DIRECTIONS: Although the listing below holds pictures, reproduce only its lines from the one containing "nightstand: (211, 117) -> (305, 273), moved" through the last, exactly and without them.
################
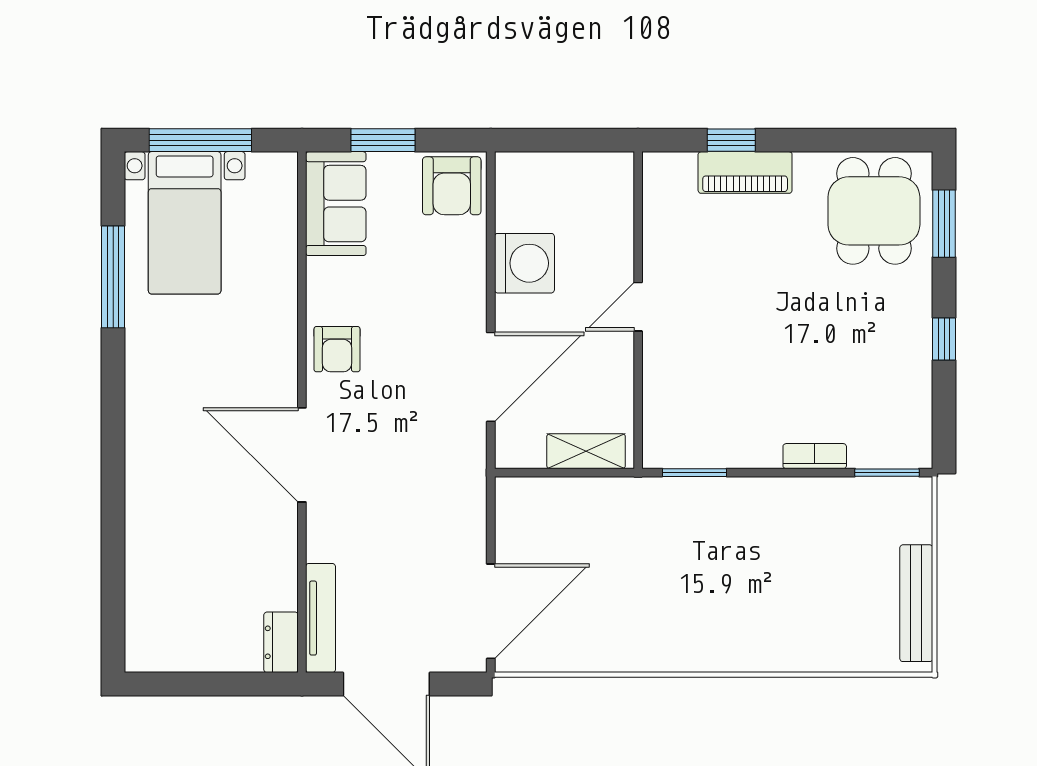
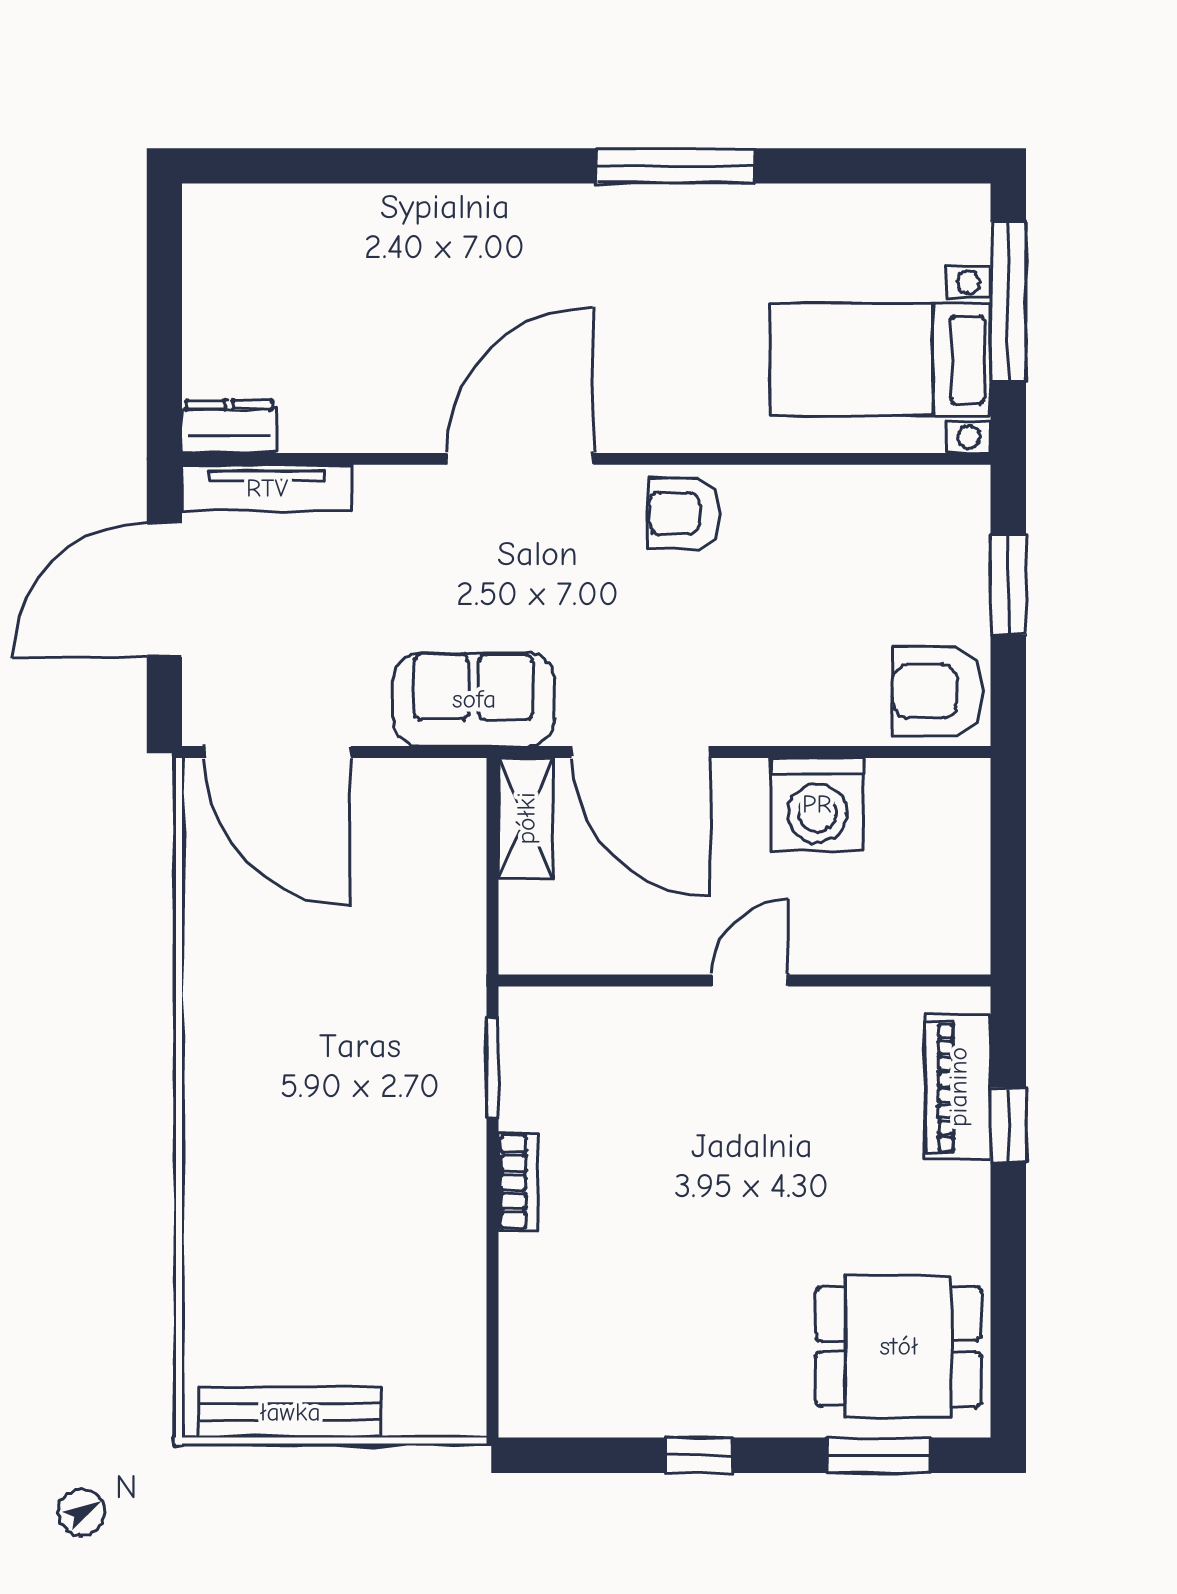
piano: (745, 172) -> (958, 1087), moved
sofa: (336, 204) -> (474, 699), moved, turned 180
bed with nightstands: (185, 223) -> (880, 360), moved
window: (113, 277) -> (676, 166), moved
door: (638, 307) -> (750, 980), hinge flipped
shelving: (586, 451) -> (526, 818), moved
bookcase: (815, 456) -> (518, 1182), moved
window: (887, 473) -> (493, 1367), removed

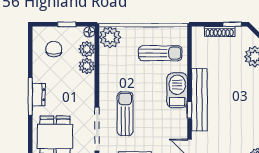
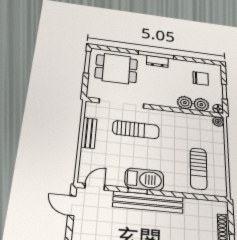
plant: (110, 37) -> (218, 122), width x0.53, depth x0.53
barbecue: (177, 90) -> (144, 179), moved

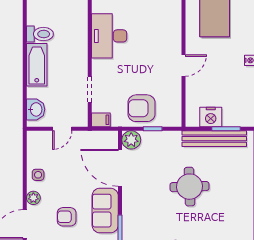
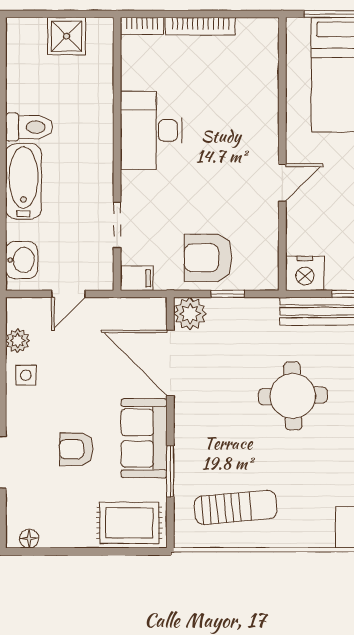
nightstand: (211, 117) -> (305, 273), moved
plant: (33, 198) -> (18, 341), moved

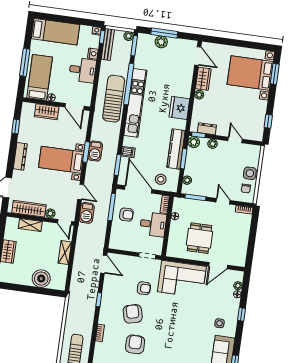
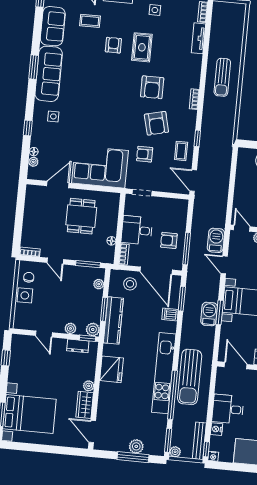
shelving: (65, 253) -> (240, 192), removed
coffee table: (113, 290) -> (181, 151), added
################
THE COMPLETED TASK:
nightstand: (211, 117) -> (305, 273), moved
plant: (33, 198) -> (18, 341), moved

shelving: (65, 253) -> (240, 192), removed
coffee table: (113, 290) -> (181, 151), added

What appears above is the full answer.